_Exercise goal:_
Only lines that contain the word "size" are to be returned from the data below.

=== Section Start ===

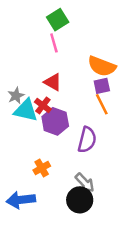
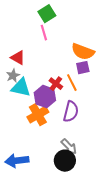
red triangle: (53, 82) -> (18, 58), moved
orange line: (102, 104) -> (72, 83), moved
red cross: (43, 105) -> (56, 84), moved
orange cross: (42, 168) -> (38, 115), moved, size x1.5

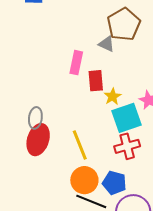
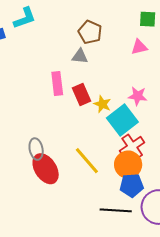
brown pentagon: (124, 24) -> (90, 32), size x0.7
red ellipse: (38, 140) -> (46, 169), turned -32
orange circle: (84, 180) -> (128, 165), moved

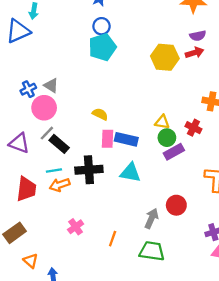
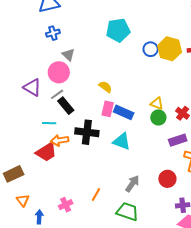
blue circle: (102, 26) -> (151, 49), moved
blue cross: (28, 89) -> (53, 33), moved
purple triangle: (19, 143) -> (32, 88), moved
purple rectangle: (174, 152) -> (178, 140), moved
cyan line: (54, 171) -> (49, 123), moved
red trapezoid: (26, 189) -> (46, 152), moved, turned 40
red circle: (176, 205) -> (167, 179), moved
pink cross: (76, 227) -> (66, 205), moved

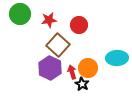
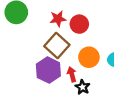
red star: (49, 20) -> (58, 19), moved
orange circle: (88, 68) -> (89, 57), moved

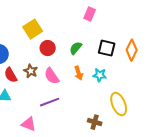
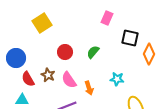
yellow square: (33, 29) -> (42, 23), moved
black square: (107, 48) -> (130, 38), moved
orange arrow: (79, 73) -> (89, 88), moved

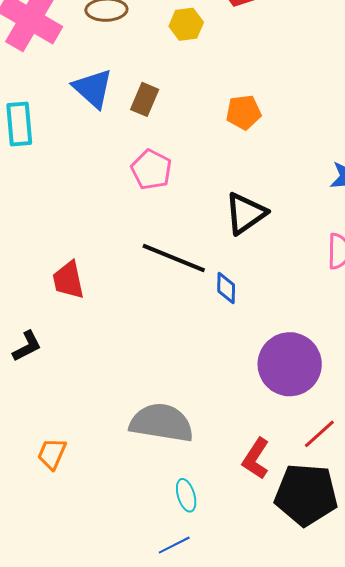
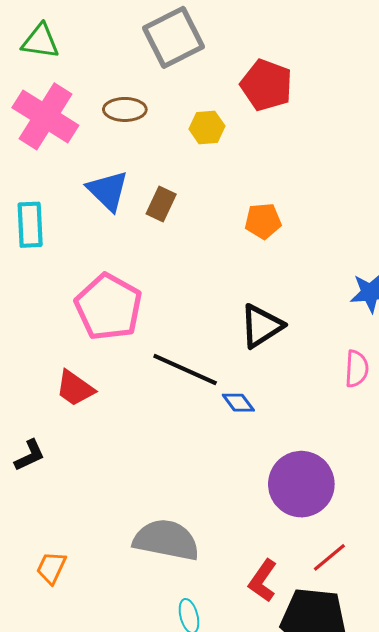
pink pentagon: (151, 170) -> (109, 307), moved, size x1.6
red trapezoid: (68, 280) -> (75, 388), turned -45
blue diamond: (226, 288) -> (238, 403), turned -40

=== Section End ===

_Task solution:_
orange cross: (42, 168) -> (38, 115), moved, size x1.5
brown pentagon: (124, 24) -> (90, 32), size x0.7
pink pentagon: (151, 170) -> (109, 307), moved, size x1.6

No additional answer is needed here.